▶ _Supplied material_
━━━━
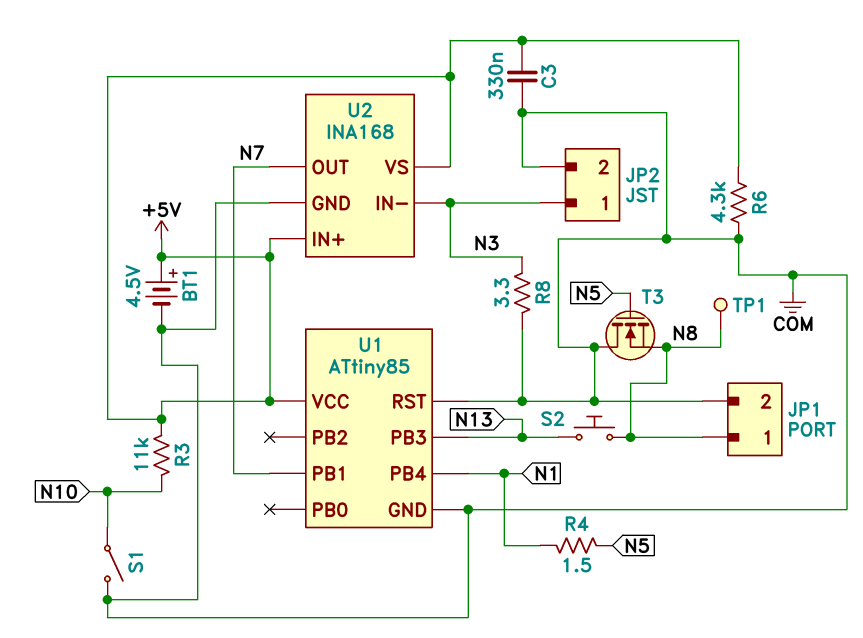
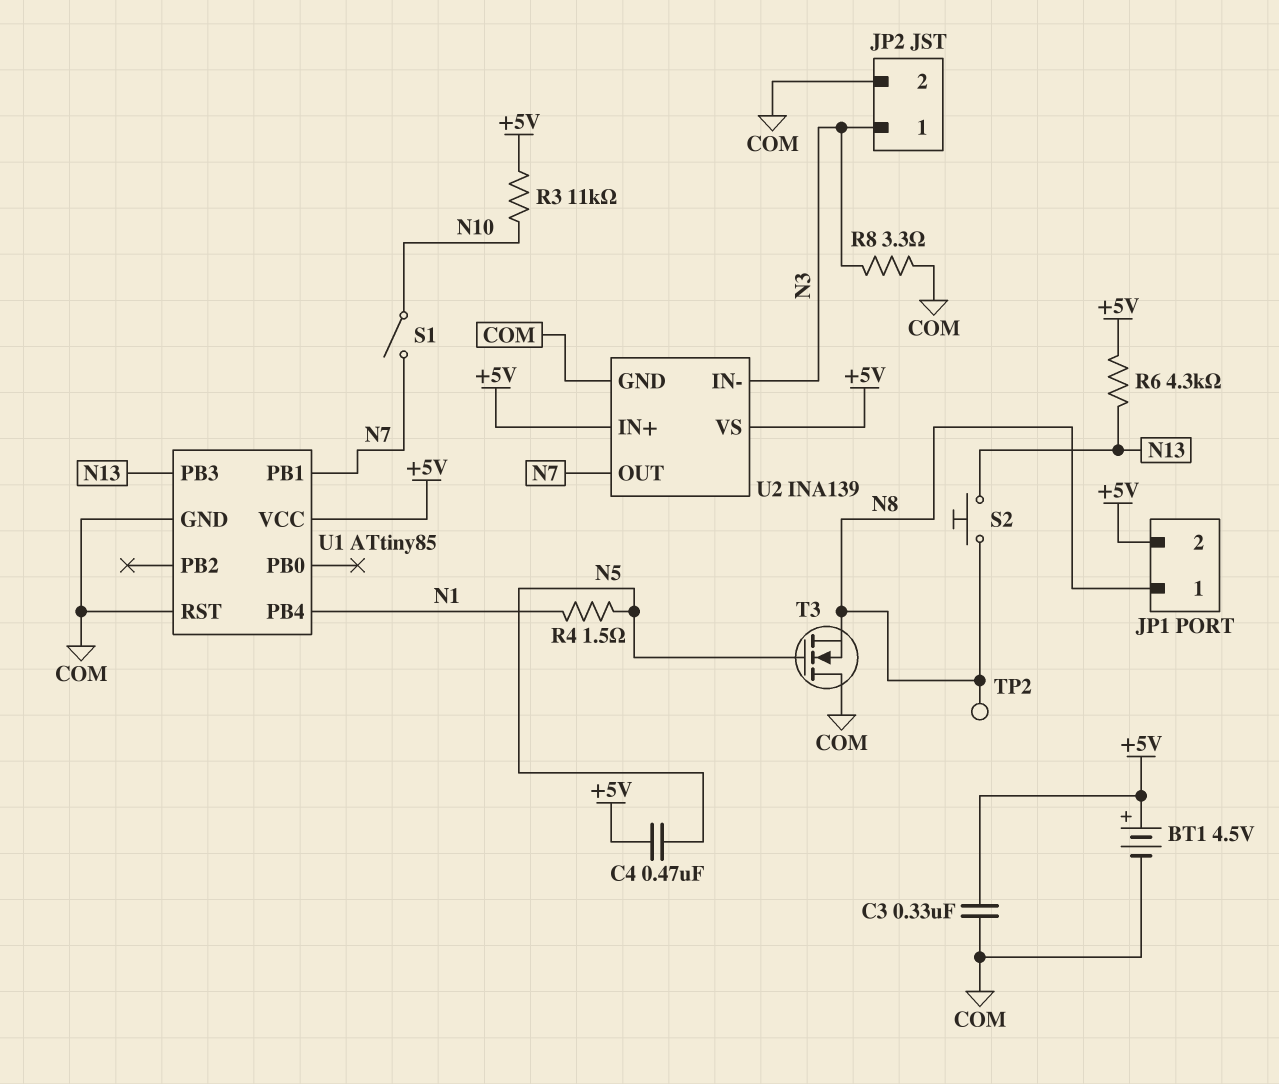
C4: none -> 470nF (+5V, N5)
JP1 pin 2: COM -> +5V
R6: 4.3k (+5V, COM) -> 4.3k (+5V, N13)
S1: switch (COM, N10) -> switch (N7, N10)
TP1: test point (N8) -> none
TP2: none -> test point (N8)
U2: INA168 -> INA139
━━━━
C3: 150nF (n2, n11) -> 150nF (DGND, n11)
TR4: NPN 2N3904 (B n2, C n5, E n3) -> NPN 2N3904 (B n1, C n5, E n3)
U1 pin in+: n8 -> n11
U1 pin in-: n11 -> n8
━━━━
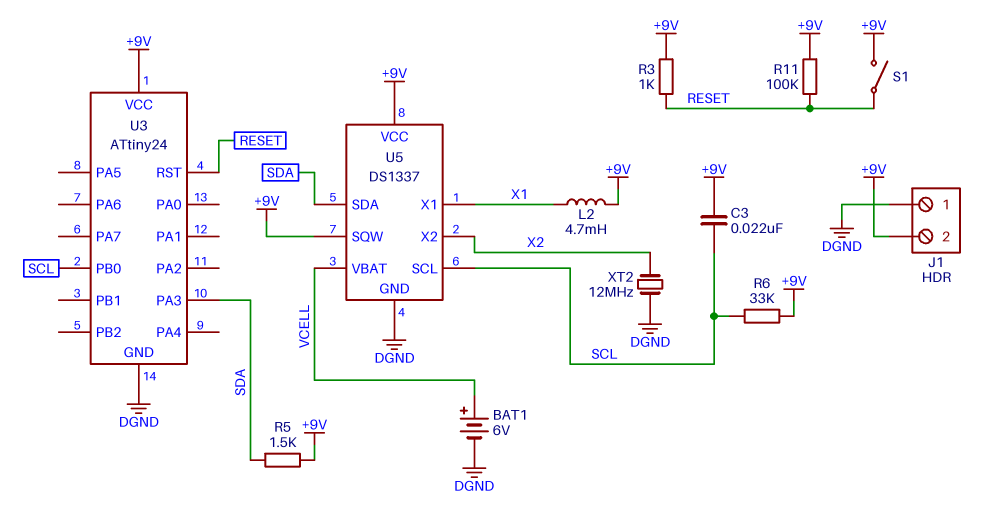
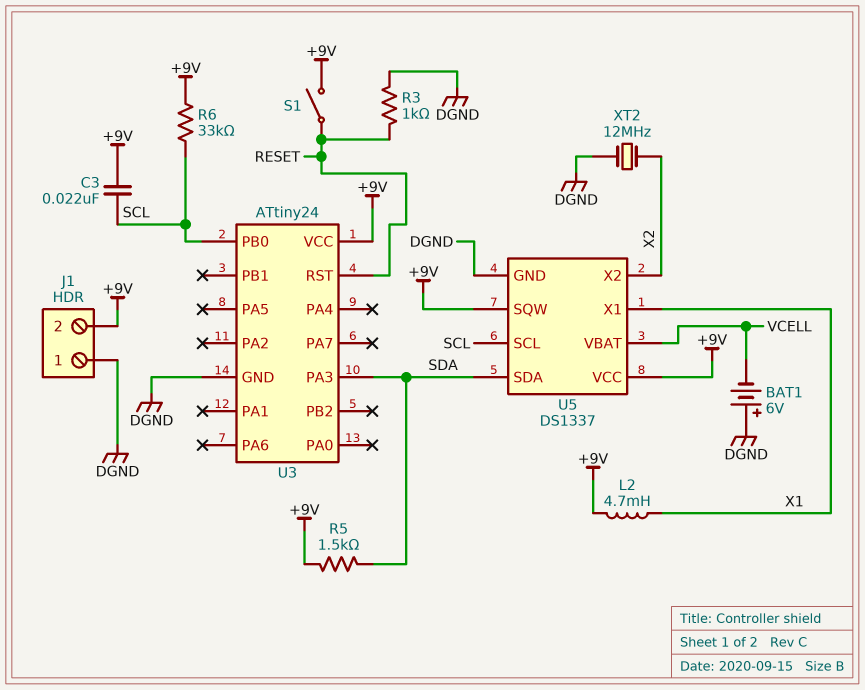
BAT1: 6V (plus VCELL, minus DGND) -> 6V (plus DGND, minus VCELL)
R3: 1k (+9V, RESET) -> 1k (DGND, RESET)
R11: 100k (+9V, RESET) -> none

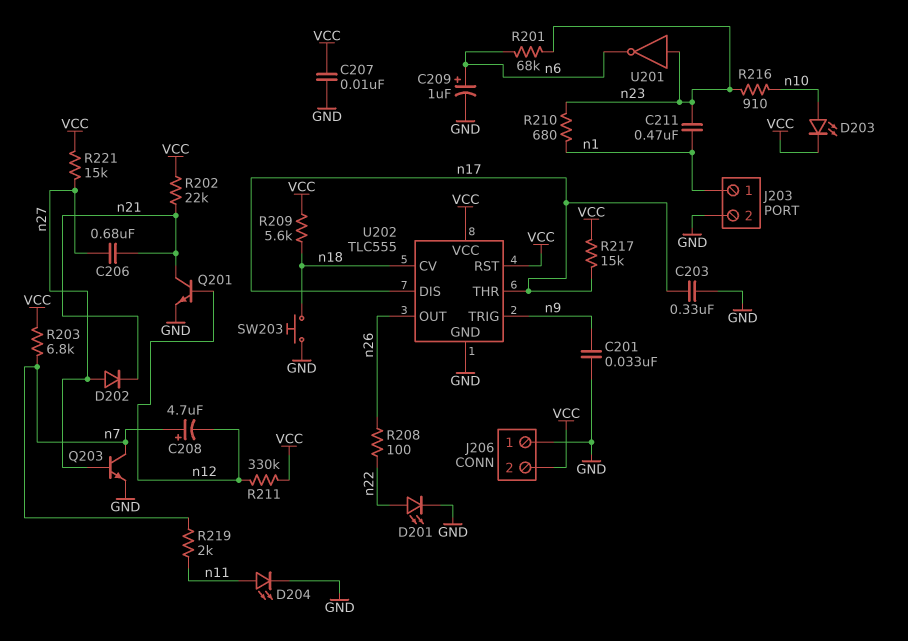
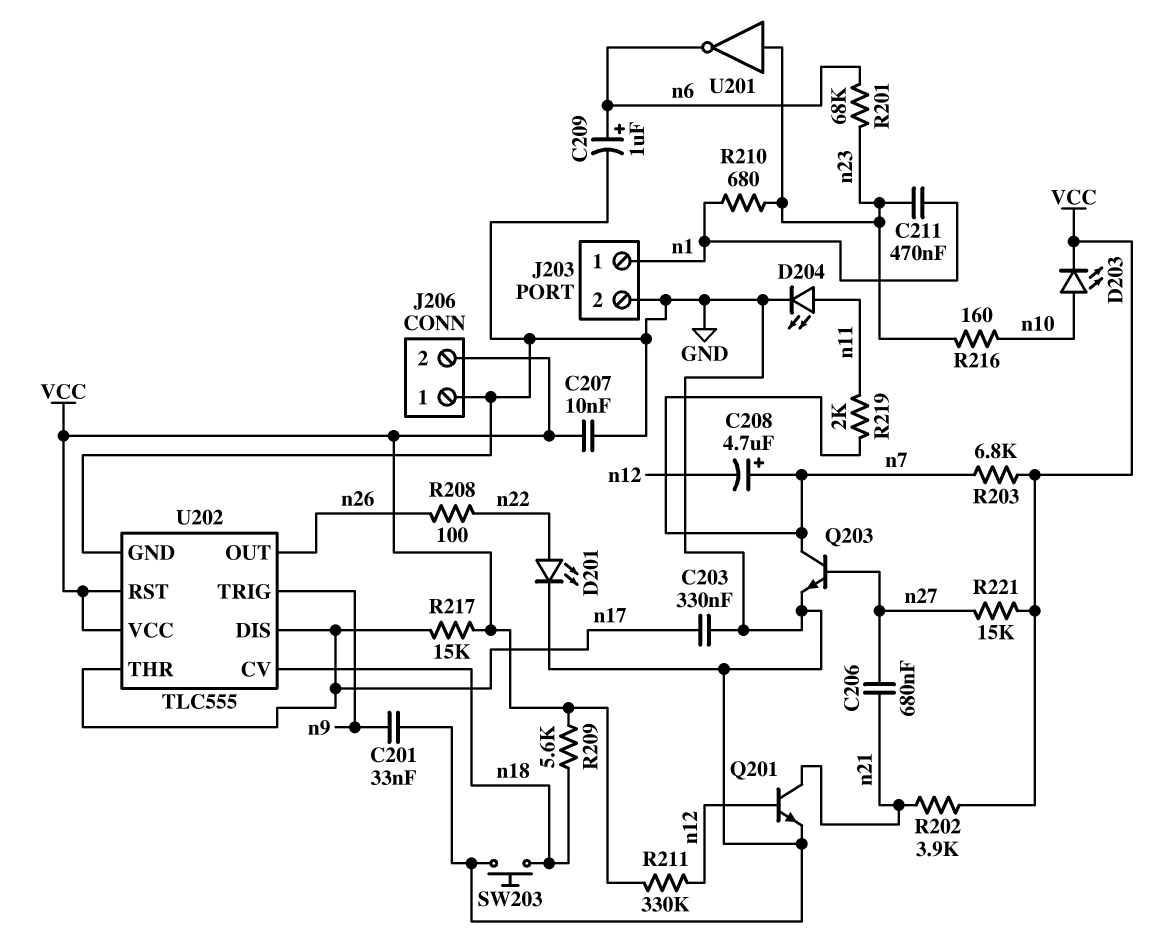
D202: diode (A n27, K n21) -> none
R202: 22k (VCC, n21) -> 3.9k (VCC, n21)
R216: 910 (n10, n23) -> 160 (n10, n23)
━━━━
▶ _What is expected_
Check each line above for the string "test" and return those that contain it.

▶ _Answer to this problem_
TP1: test point (N8) -> none
TP2: none -> test point (N8)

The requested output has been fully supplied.